[[ EXTRACTED INFORMATION, beginning ]]
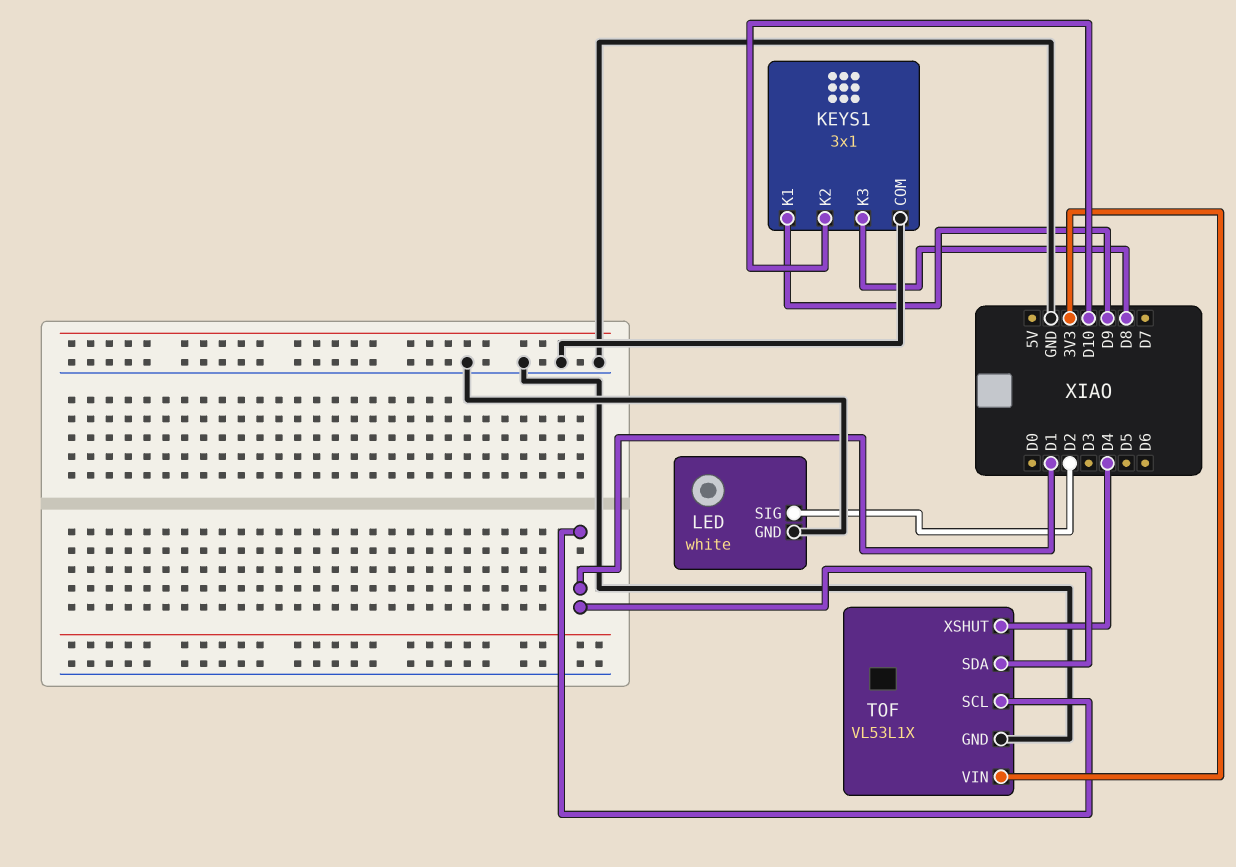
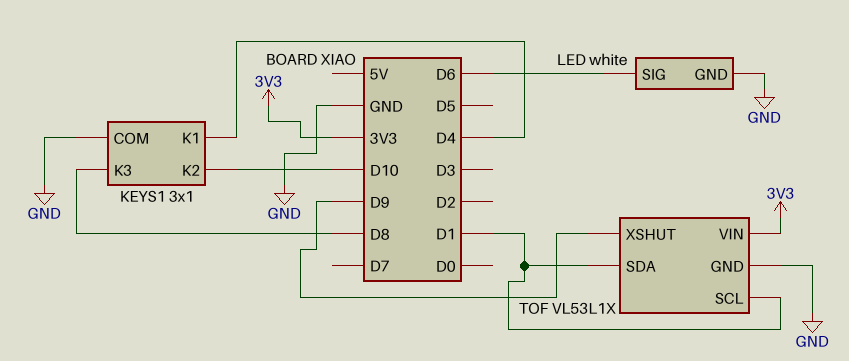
KEYS1 pin K1: D9 -> D4
LED pin SIG: D2 -> D6
TOF pin XSHUT: D4 -> D9

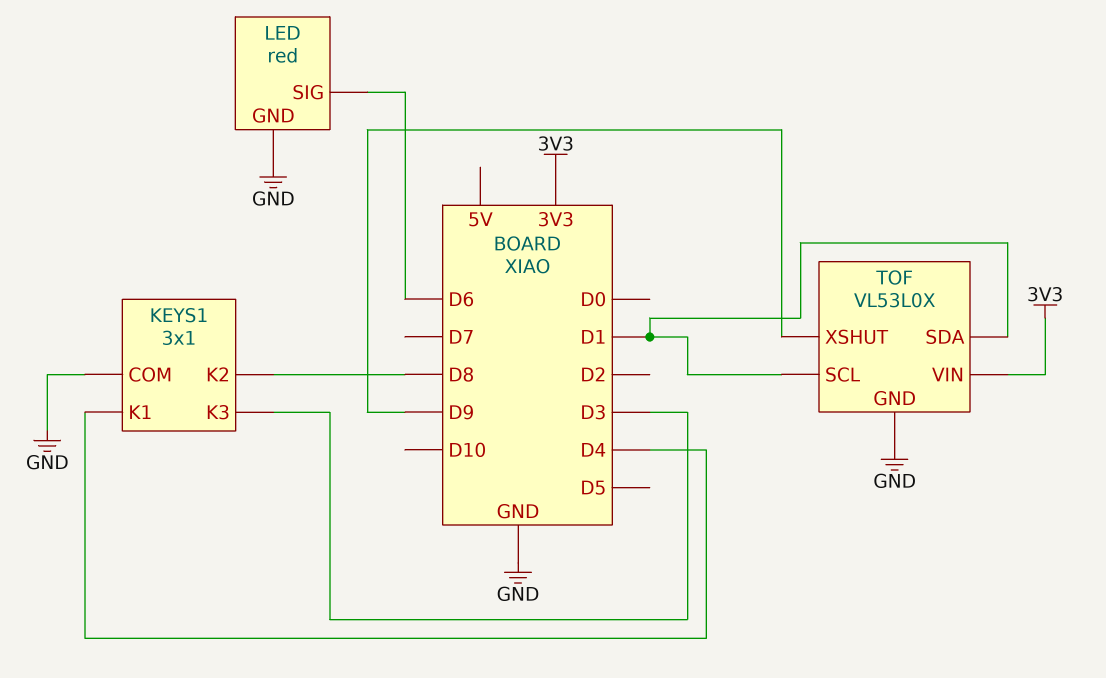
KEYS1 pin K2: D10 -> D8
KEYS1 pin K3: D8 -> D3
LED: white -> red
TOF: VL53L1X -> VL53L0X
[[ EXTRACTED INFORMATION, end ]]
# [TASK PROMPT]
Only the lines from the one containing "TOF pin XSHUT: D4 -> D9" through the end of the records are wanted, set down exactly and without their pictures.

# [WRITTEN REPLY]
TOF pin XSHUT: D4 -> D9

KEYS1 pin K2: D10 -> D8
KEYS1 pin K3: D8 -> D3
LED: white -> red
TOF: VL53L1X -> VL53L0X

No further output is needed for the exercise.